> [Work task]:
Reproduce exactly the line with "violet alarm clock (450, 346)" and all the lines beneath it, stopping only at the end of the material.

> [Supplied data]:

---------------

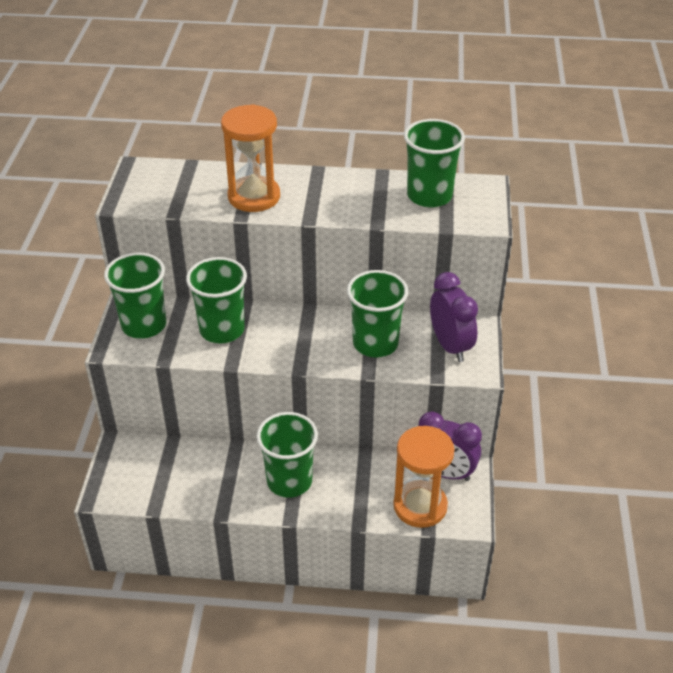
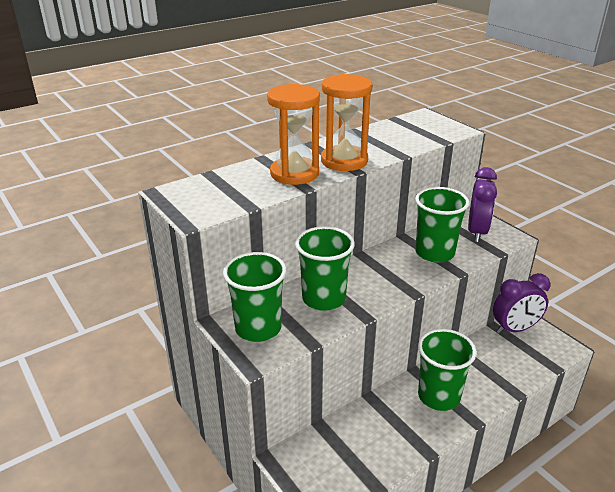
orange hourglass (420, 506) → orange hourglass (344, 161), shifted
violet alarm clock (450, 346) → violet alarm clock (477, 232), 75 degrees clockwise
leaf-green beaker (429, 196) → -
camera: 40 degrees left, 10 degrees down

---------------

> [Finished exercise]:
violet alarm clock (450, 346) → violet alarm clock (477, 232), 75 degrees clockwise
leaf-green beaker (429, 196) → -
camera: 40 degrees left, 10 degrees down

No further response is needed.